**Assignment**
The expected output is the complete listing, copied exactly.

__________________________________________________

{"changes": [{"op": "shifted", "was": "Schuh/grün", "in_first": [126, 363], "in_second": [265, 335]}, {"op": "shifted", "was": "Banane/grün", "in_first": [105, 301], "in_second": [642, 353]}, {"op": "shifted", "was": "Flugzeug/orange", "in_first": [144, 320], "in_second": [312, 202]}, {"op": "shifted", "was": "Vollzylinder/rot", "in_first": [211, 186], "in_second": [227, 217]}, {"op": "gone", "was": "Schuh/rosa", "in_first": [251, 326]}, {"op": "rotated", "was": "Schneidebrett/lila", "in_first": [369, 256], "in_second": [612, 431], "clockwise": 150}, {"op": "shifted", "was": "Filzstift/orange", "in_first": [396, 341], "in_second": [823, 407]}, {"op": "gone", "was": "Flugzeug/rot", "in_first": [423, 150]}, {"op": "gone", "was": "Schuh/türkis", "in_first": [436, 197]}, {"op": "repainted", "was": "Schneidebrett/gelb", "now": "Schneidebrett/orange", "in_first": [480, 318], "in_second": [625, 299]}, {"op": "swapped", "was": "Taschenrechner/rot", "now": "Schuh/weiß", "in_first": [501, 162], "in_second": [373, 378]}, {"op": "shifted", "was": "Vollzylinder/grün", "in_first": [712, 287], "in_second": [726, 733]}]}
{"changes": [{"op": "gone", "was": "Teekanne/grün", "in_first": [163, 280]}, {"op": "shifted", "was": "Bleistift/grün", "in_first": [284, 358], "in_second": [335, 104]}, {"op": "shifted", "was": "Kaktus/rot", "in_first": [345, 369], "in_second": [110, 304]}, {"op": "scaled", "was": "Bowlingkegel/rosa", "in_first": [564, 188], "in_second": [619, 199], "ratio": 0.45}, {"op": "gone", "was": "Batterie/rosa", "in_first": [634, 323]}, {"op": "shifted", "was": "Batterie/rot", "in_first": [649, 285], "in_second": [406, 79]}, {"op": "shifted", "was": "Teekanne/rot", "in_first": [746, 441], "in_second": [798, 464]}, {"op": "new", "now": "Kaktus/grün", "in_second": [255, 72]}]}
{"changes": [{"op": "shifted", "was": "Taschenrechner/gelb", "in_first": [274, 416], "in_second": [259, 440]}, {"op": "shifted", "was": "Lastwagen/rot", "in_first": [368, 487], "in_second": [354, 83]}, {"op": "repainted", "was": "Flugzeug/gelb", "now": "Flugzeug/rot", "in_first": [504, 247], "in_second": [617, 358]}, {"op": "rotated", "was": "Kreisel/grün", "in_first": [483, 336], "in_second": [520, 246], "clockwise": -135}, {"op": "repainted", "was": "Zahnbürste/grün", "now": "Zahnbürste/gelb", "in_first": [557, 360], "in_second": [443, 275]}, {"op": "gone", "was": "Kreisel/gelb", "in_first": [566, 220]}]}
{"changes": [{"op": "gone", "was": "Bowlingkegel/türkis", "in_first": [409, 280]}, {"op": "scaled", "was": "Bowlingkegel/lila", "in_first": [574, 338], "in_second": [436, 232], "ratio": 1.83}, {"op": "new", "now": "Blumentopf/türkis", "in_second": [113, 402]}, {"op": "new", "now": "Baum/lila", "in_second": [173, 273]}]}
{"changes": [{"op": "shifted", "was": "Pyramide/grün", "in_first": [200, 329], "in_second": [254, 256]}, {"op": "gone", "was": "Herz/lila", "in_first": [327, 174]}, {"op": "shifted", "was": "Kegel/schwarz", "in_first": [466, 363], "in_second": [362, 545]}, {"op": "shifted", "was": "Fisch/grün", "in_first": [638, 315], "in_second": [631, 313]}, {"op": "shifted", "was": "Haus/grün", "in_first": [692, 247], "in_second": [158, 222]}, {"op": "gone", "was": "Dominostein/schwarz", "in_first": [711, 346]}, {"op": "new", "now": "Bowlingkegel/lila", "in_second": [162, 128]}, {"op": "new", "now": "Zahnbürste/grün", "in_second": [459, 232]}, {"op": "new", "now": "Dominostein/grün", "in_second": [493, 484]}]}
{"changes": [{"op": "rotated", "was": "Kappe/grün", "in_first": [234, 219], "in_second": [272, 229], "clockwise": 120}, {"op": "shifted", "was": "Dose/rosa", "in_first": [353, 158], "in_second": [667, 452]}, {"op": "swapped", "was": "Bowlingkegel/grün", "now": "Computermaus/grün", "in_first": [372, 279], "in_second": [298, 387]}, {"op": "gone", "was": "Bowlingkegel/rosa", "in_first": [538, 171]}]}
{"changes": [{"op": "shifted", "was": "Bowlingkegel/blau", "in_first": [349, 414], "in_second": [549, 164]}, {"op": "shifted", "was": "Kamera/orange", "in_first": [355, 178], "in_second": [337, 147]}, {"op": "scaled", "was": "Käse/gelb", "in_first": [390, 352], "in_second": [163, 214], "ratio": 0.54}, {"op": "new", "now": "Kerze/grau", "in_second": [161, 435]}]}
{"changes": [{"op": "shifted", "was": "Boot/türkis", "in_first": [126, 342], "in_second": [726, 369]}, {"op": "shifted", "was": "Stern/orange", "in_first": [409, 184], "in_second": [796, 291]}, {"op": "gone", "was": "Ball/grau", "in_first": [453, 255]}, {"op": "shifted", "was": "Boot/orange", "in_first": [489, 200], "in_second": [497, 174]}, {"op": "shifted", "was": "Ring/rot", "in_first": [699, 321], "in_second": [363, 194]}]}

__________________________________________________

**Result of this exercise**
{"changes": [{"op": "shifted", "was": "Schuh/grün", "in_first": [126, 363], "in_second": [265, 335]}, {"op": "shifted", "was": "Banane/grün", "in_first": [105, 301], "in_second": [642, 353]}, {"op": "shifted", "was": "Flugzeug/orange", "in_first": [144, 320], "in_second": [312, 202]}, {"op": "shifted", "was": "Vollzylinder/rot", "in_first": [211, 186], "in_second": [227, 217]}, {"op": "gone", "was": "Schuh/rosa", "in_first": [251, 326]}, {"op": "rotated", "was": "Schneidebrett/lila", "in_first": [369, 256], "in_second": [612, 431], "clockwise": 150}, {"op": "shifted", "was": "Filzstift/orange", "in_first": [396, 341], "in_second": [823, 407]}, {"op": "gone", "was": "Flugzeug/rot", "in_first": [423, 150]}, {"op": "gone", "was": "Schuh/türkis", "in_first": [436, 197]}, {"op": "repainted", "was": "Schneidebrett/gelb", "now": "Schneidebrett/orange", "in_first": [480, 318], "in_second": [625, 299]}, {"op": "swapped", "was": "Taschenrechner/rot", "now": "Schuh/weiß", "in_first": [501, 162], "in_second": [373, 378]}, {"op": "shifted", "was": "Vollzylinder/grün", "in_first": [712, 287], "in_second": [726, 733]}]}
{"changes": [{"op": "gone", "was": "Teekanne/grün", "in_first": [163, 280]}, {"op": "shifted", "was": "Bleistift/grün", "in_first": [284, 358], "in_second": [335, 104]}, {"op": "shifted", "was": "Kaktus/rot", "in_first": [345, 369], "in_second": [110, 304]}, {"op": "scaled", "was": "Bowlingkegel/rosa", "in_first": [564, 188], "in_second": [619, 199], "ratio": 0.45}, {"op": "gone", "was": "Batterie/rosa", "in_first": [634, 323]}, {"op": "shifted", "was": "Batterie/rot", "in_first": [649, 285], "in_second": [406, 79]}, {"op": "shifted", "was": "Teekanne/rot", "in_first": [746, 441], "in_second": [798, 464]}, {"op": "new", "now": "Kaktus/grün", "in_second": [255, 72]}]}
{"changes": [{"op": "shifted", "was": "Taschenrechner/gelb", "in_first": [274, 416], "in_second": [259, 440]}, {"op": "shifted", "was": "Lastwagen/rot", "in_first": [368, 487], "in_second": [354, 83]}, {"op": "repainted", "was": "Flugzeug/gelb", "now": "Flugzeug/rot", "in_first": [504, 247], "in_second": [617, 358]}, {"op": "rotated", "was": "Kreisel/grün", "in_first": [483, 336], "in_second": [520, 246], "clockwise": -135}, {"op": "repainted", "was": "Zahnbürste/grün", "now": "Zahnbürste/gelb", "in_first": [557, 360], "in_second": [443, 275]}, {"op": "gone", "was": "Kreisel/gelb", "in_first": [566, 220]}]}
{"changes": [{"op": "gone", "was": "Bowlingkegel/türkis", "in_first": [409, 280]}, {"op": "scaled", "was": "Bowlingkegel/lila", "in_first": [574, 338], "in_second": [436, 232], "ratio": 1.83}, {"op": "new", "now": "Blumentopf/türkis", "in_second": [113, 402]}, {"op": "new", "now": "Baum/lila", "in_second": [173, 273]}]}
{"changes": [{"op": "shifted", "was": "Pyramide/grün", "in_first": [200, 329], "in_second": [254, 256]}, {"op": "gone", "was": "Herz/lila", "in_first": [327, 174]}, {"op": "shifted", "was": "Kegel/schwarz", "in_first": [466, 363], "in_second": [362, 545]}, {"op": "shifted", "was": "Fisch/grün", "in_first": [638, 315], "in_second": [631, 313]}, {"op": "shifted", "was": "Haus/grün", "in_first": [692, 247], "in_second": [158, 222]}, {"op": "gone", "was": "Dominostein/schwarz", "in_first": [711, 346]}, {"op": "new", "now": "Bowlingkegel/lila", "in_second": [162, 128]}, {"op": "new", "now": "Zahnbürste/grün", "in_second": [459, 232]}, {"op": "new", "now": "Dominostein/grün", "in_second": [493, 484]}]}
{"changes": [{"op": "rotated", "was": "Kappe/grün", "in_first": [234, 219], "in_second": [272, 229], "clockwise": 120}, {"op": "shifted", "was": "Dose/rosa", "in_first": [353, 158], "in_second": [667, 452]}, {"op": "swapped", "was": "Bowlingkegel/grün", "now": "Computermaus/grün", "in_first": [372, 279], "in_second": [298, 387]}, {"op": "gone", "was": "Bowlingkegel/rosa", "in_first": [538, 171]}]}
{"changes": [{"op": "shifted", "was": "Bowlingkegel/blau", "in_first": [349, 414], "in_second": [549, 164]}, {"op": "shifted", "was": "Kamera/orange", "in_first": [355, 178], "in_second": [337, 147]}, {"op": "scaled", "was": "Käse/gelb", "in_first": [390, 352], "in_second": [163, 214], "ratio": 0.54}, {"op": "new", "now": "Kerze/grau", "in_second": [161, 435]}]}
{"changes": [{"op": "shifted", "was": "Boot/türkis", "in_first": [126, 342], "in_second": [726, 369]}, {"op": "shifted", "was": "Stern/orange", "in_first": [409, 184], "in_second": [796, 291]}, {"op": "gone", "was": "Ball/grau", "in_first": [453, 255]}, {"op": "shifted", "was": "Boot/orange", "in_first": [489, 200], "in_second": [497, 174]}, {"op": "shifted", "was": "Ring/rot", "in_first": [699, 321], "in_second": [363, 194]}]}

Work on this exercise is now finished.